• Brief:
Count the lines in the data below that include the word "plate", then state the total and nothing besides.

Object tracking records
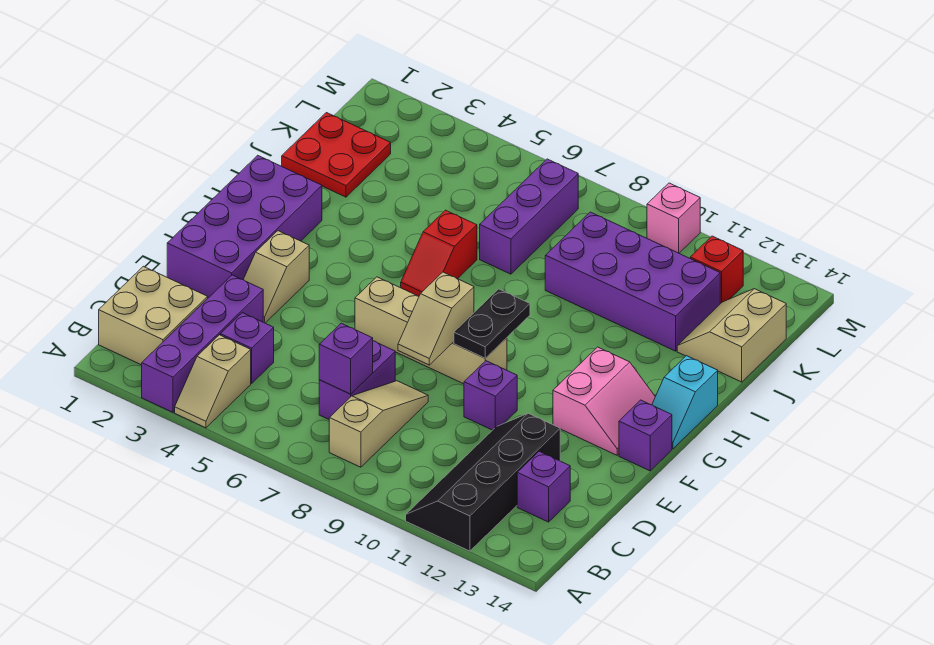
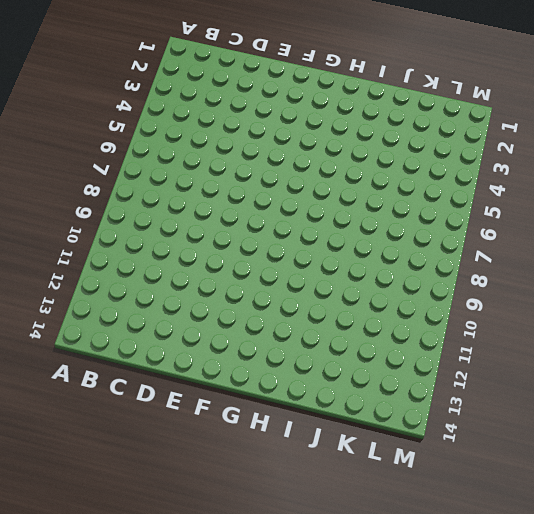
none -> purple brick A3:D3 level 1
none -> tan slope A4:B4 level 1 top B
none -> black slope A11:D12 level 1 top 12

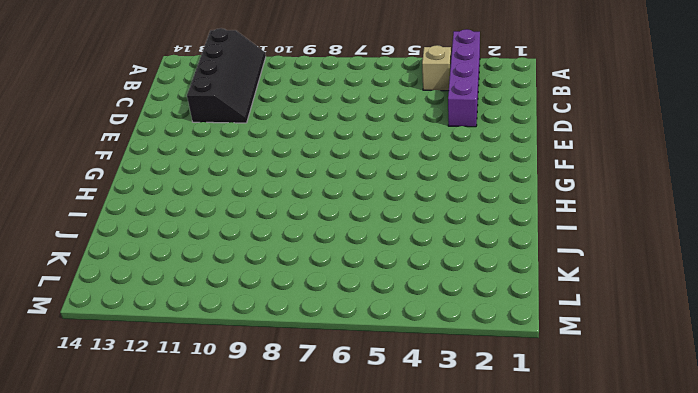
none -> tan brick B1:C2 level 1
none -> tan slope B8:D8 level 1 top B
none -> purple brick C4 level 1

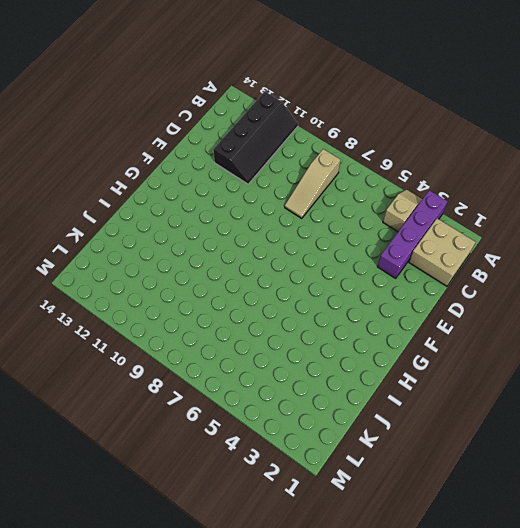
none -> purple brick C4 level 1
none -> purple brick C7:D7 level 1
none -> purple brick C13 level 1

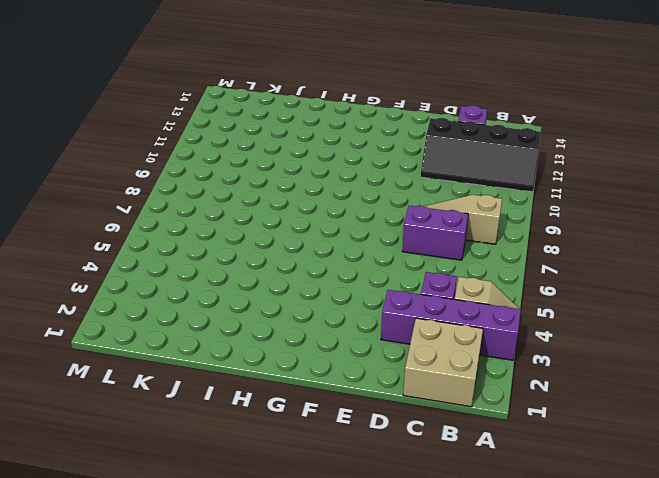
none -> purple brick E1:H2 level 1
none -> tan slope E3:F3 level 1 top F
none -> purple brick E10 level 1

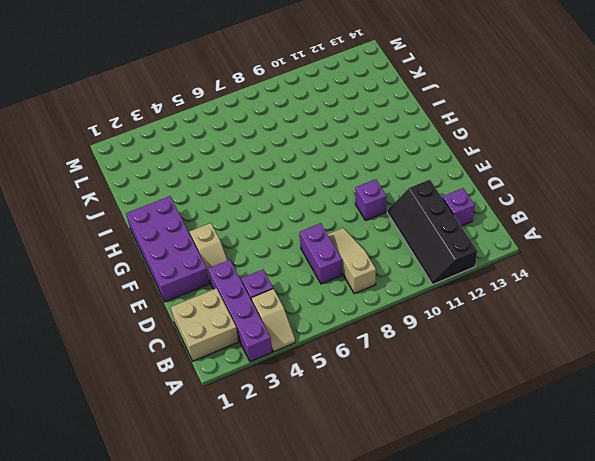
none -> tan brick F6:F9 level 1
none -> pink slope F12:G13 level 1 top 12
none -> purple brick F14 level 1

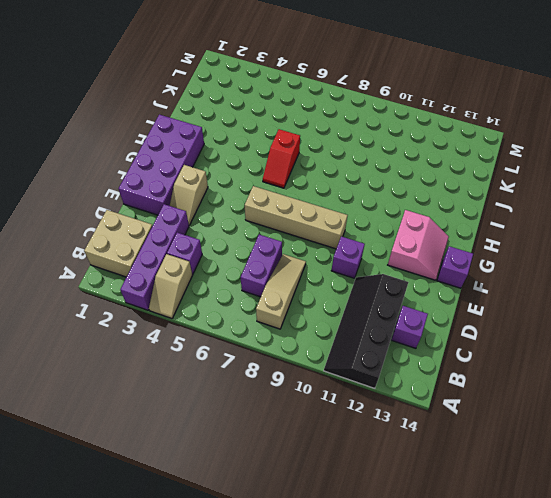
none -> cyan slope G14:H14 level 1 top H
none -> red plate J1:K2 level 1
none -> purple brick J7:L7 level 1

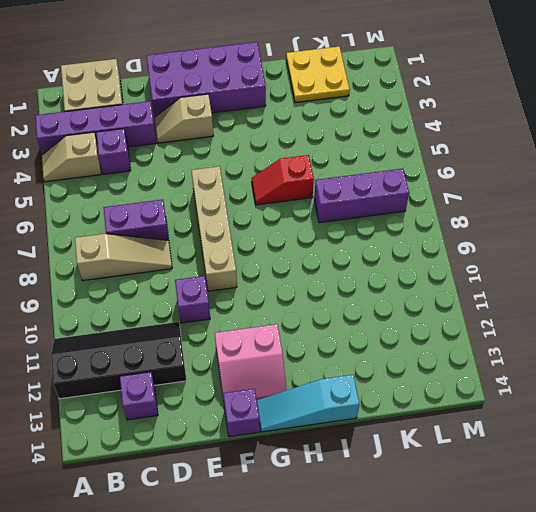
cyan slope G14:I14 level 1 top I -> cyan slope G14:H14 level 1 top H
yellow plate J1:K2 level 1 -> red plate J1:K2 level 1
none -> purple brick J9:K12 level 1
none -> tan slope J13:K14 level 1 top 14
none -> red brick L12 level 1

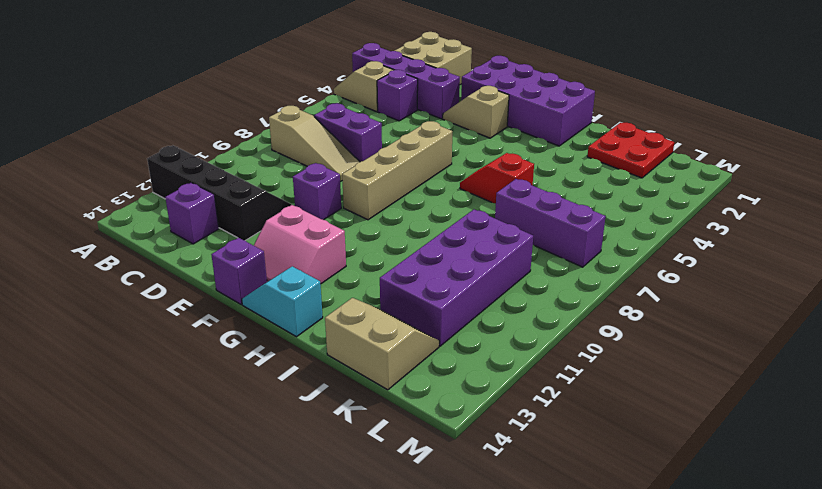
none -> red brick L12 level 1
none -> pink brick M10 level 1
none -> purple brick C7 level 2

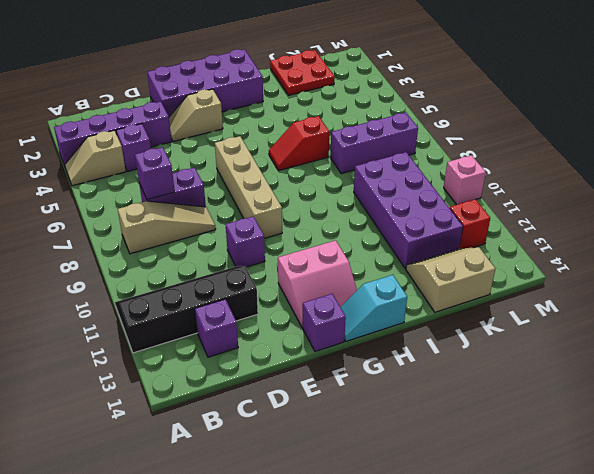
none -> tan brick B1:C2 level 1
none -> tan slope E8:F8 level 2 top F
none -> black plate F9:G9 level 2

• Task solution:
3